(Directions for this task): Nothing but the lines from the one containing "cabin.py: [250,378,421,508] ->" through the last line of the data below should be returned, each exactly as it stands, pictures excluded.

(Information supplied):
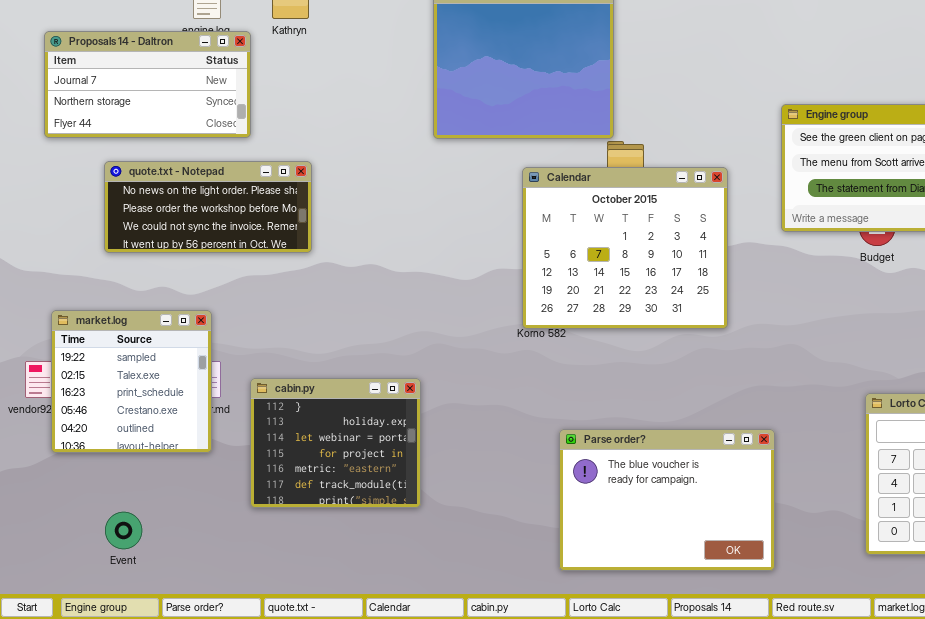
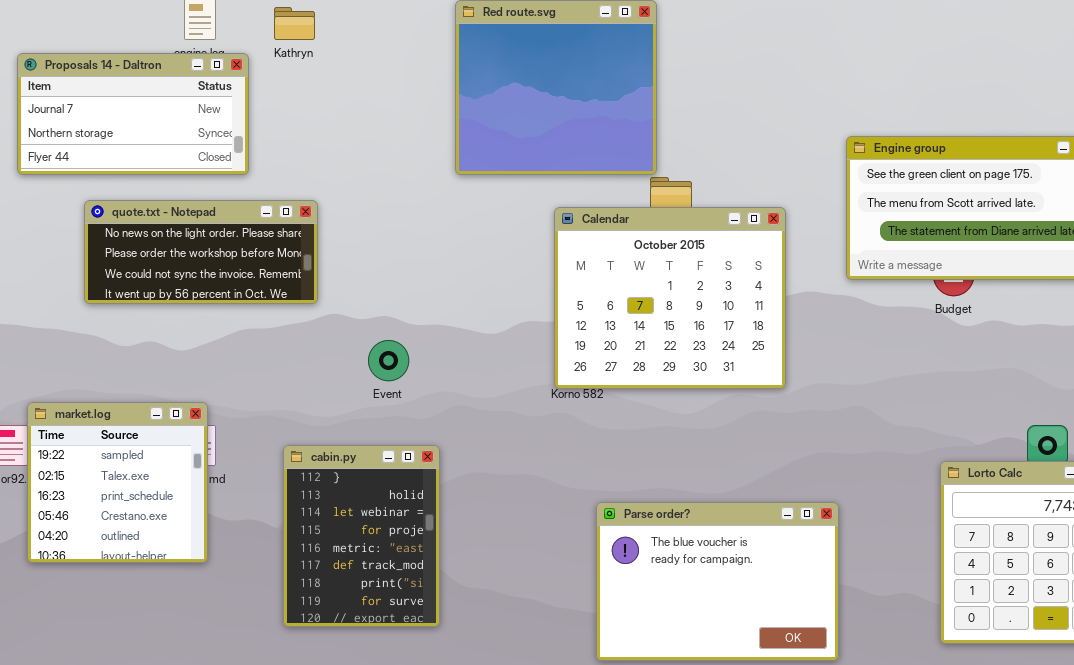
market.log: [51,310,212,453] -> [27,402,208,563], moved
cabin.py: [250,378,421,508] -> [283,445,440,627], resized
Event: [105,512,142,549] -> [368,340,409,381], moved

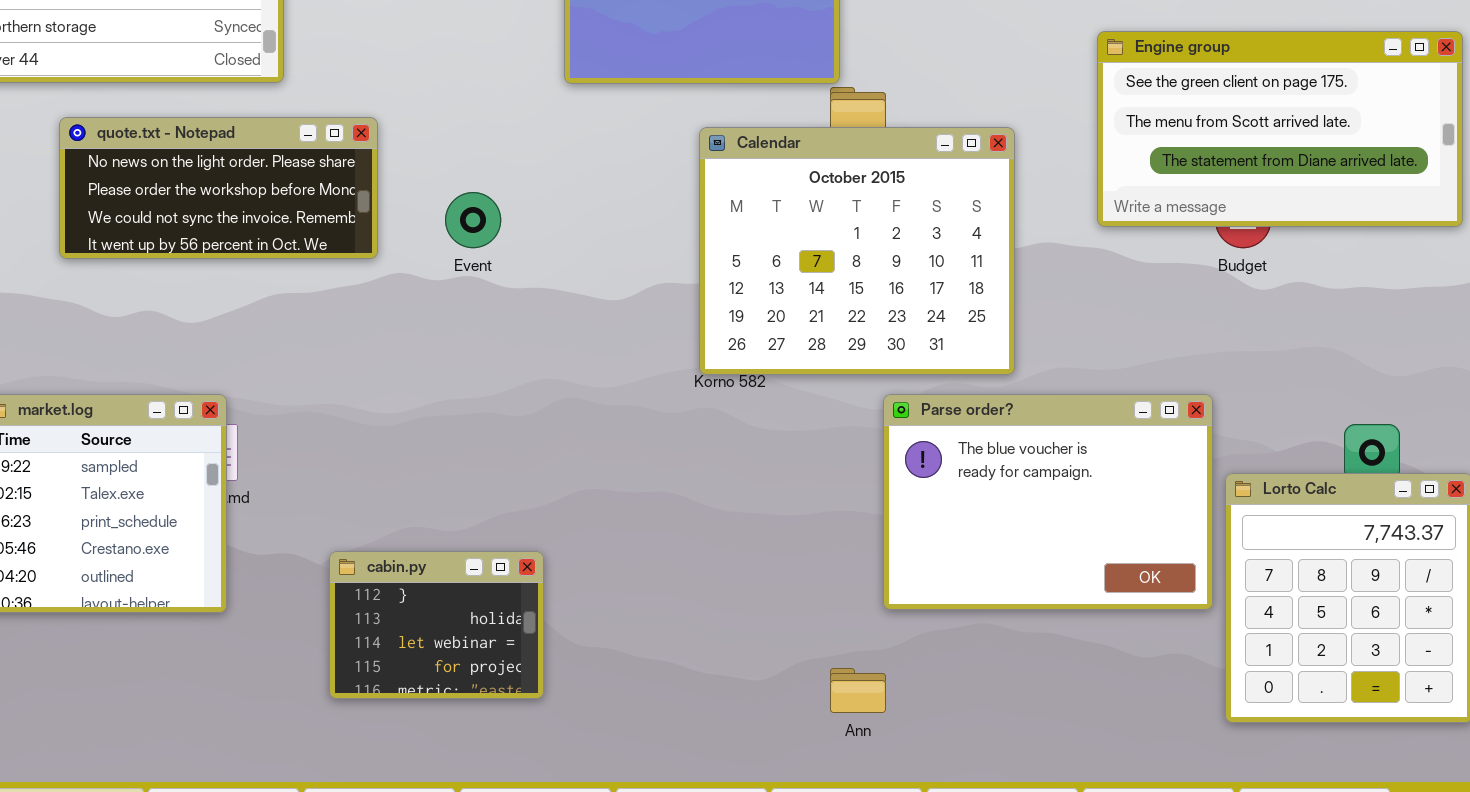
Event: [368,340,409,381] -> [445,192,501,248], moved
cabin.py: [283,445,440,627] -> [329,551,544,699], resized
Parse order?: [596,502,839,661] -> [883,394,1213,610], moved

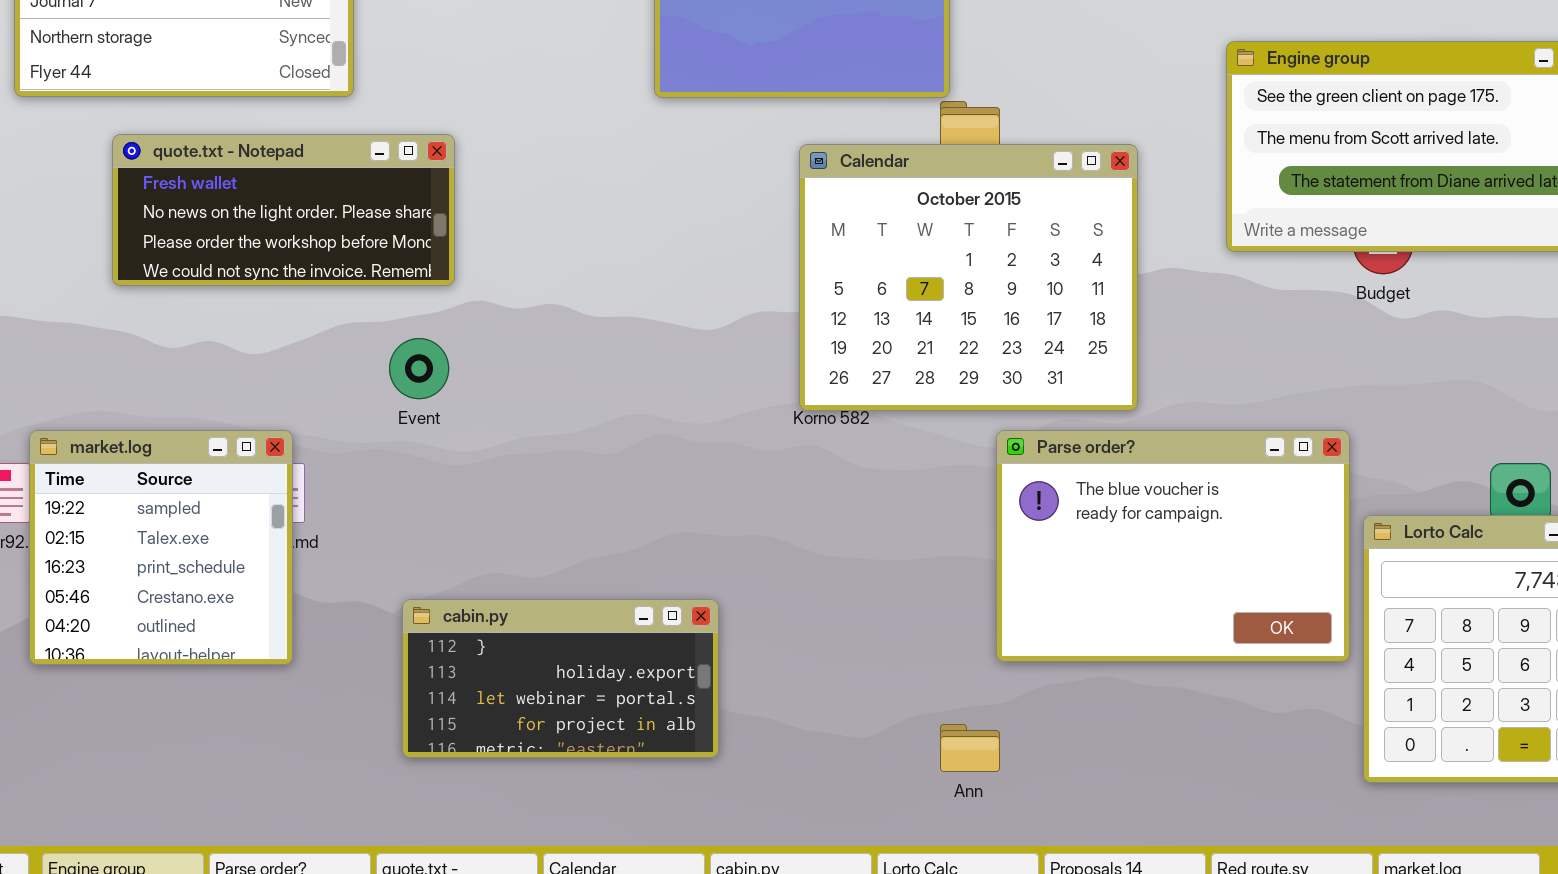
quote.txt - Notepad: [59,117,378,259] -> [112,134,455,286], scrolled up 1 row
Event: [445,192,501,248] -> [389,338,449,399], moved
cabin.py: [329,551,544,699] -> [402,599,719,758], resized

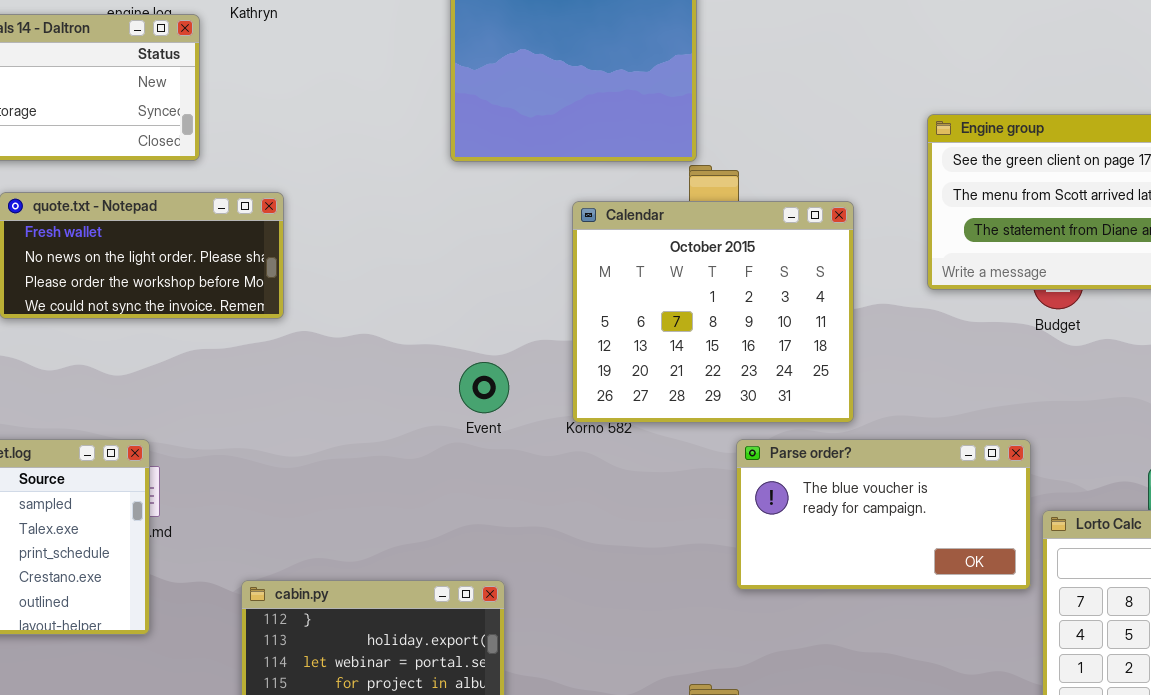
Event: [389,338,449,399] -> [459,362,509,413], moved
Parse order?: [996,430,1350,662] -> [736,439,1031,590], resized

(Problem solution):
cabin.py: [250,378,421,508] -> [283,445,440,627], resized
Event: [105,512,142,549] -> [368,340,409,381], moved

Event: [368,340,409,381] -> [445,192,501,248], moved
cabin.py: [283,445,440,627] -> [329,551,544,699], resized
Parse order?: [596,502,839,661] -> [883,394,1213,610], moved

quote.txt - Notepad: [59,117,378,259] -> [112,134,455,286], scrolled up 1 row
Event: [445,192,501,248] -> [389,338,449,399], moved
cabin.py: [329,551,544,699] -> [402,599,719,758], resized

Event: [389,338,449,399] -> [459,362,509,413], moved
Parse order?: [996,430,1350,662] -> [736,439,1031,590], resized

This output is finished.